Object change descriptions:
__________________________________________________

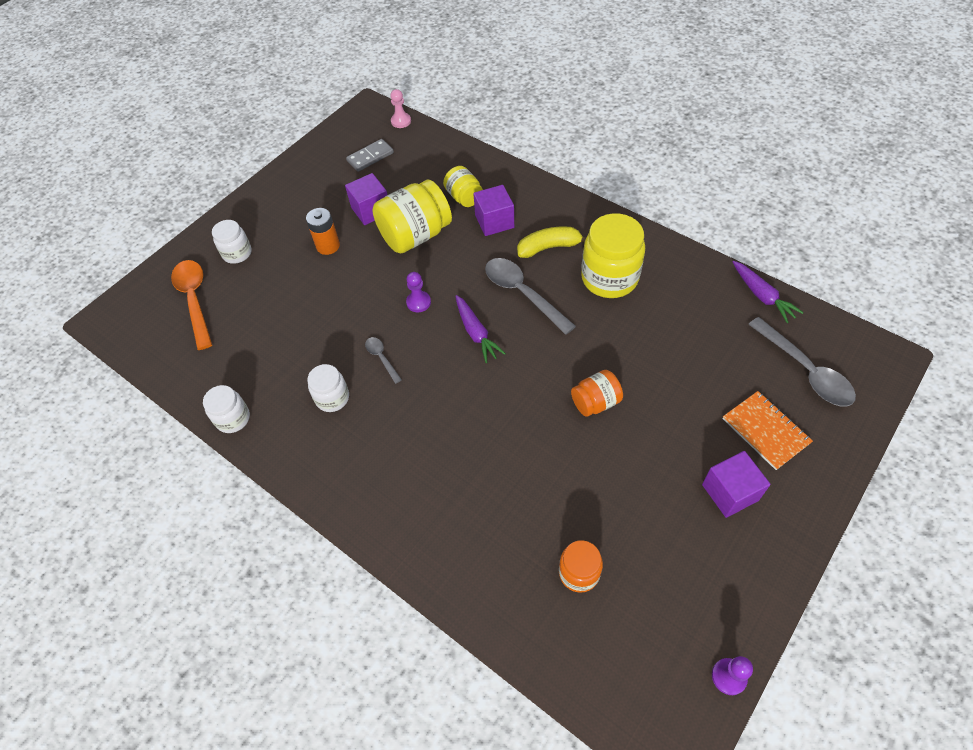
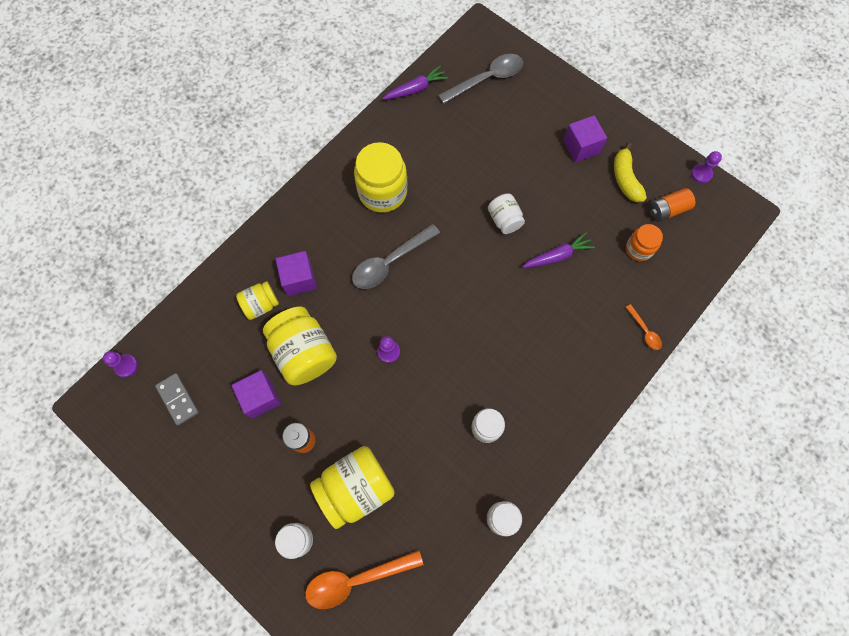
camera: 90 degrees left, 15 degrees up
(279, 291) = (356, 488): none -> yellow jar
(381, 358) = (447, 385): grey spoon -> none
(401, 121) = (126, 366): pink pawn -> purple pawn
(455, 578) = (644, 331): none -> orange spoon
(476, 333) = (429, 303): purple carrot -> purple carrot (557, 255)
(549, 247) = (340, 235): yellow banana -> yellow banana (625, 179)
(595, 402) = (504, 220): orange jar -> white jar
(651, 617) = (667, 210): none -> orange battery
(765, 431) = (535, 115): orange notebook -> none

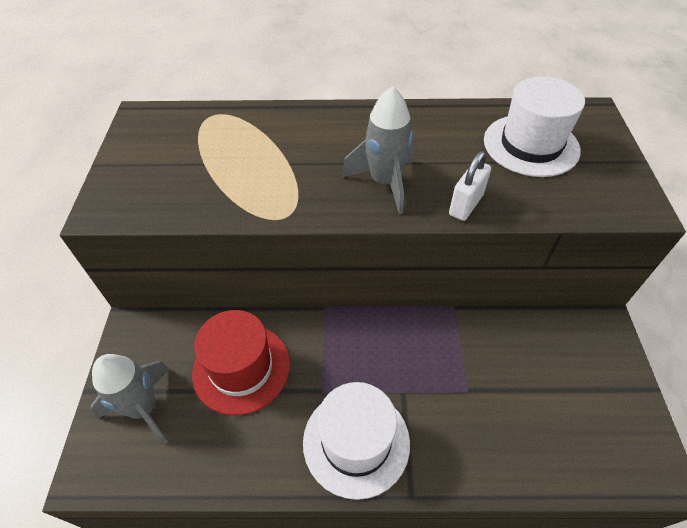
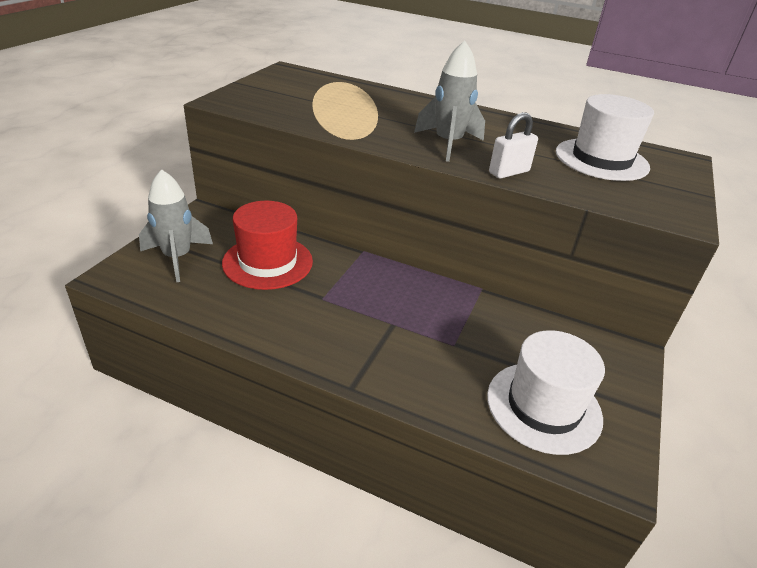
camera: 20 degrees right, 15 degrees down
(356, 442) = (328, 337): white hat -> white hat (543, 406)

__________________________________________________

TASK DESCRIPTION: All of the data, minus its pictures, should be repeated exactly.

WRITTEN RESPONSE:
camera: 90 degrees left, 15 degrees up
(279, 291) = (356, 488): none -> yellow jar
(381, 358) = (447, 385): grey spoon -> none
(401, 121) = (126, 366): pink pawn -> purple pawn
(455, 578) = (644, 331): none -> orange spoon
(476, 333) = (429, 303): purple carrot -> purple carrot (557, 255)
(549, 247) = (340, 235): yellow banana -> yellow banana (625, 179)
(595, 402) = (504, 220): orange jar -> white jar
(651, 617) = (667, 210): none -> orange battery
(765, 431) = (535, 115): orange notebook -> none

camera: 20 degrees right, 15 degrees down
(356, 442) = (328, 337): white hat -> white hat (543, 406)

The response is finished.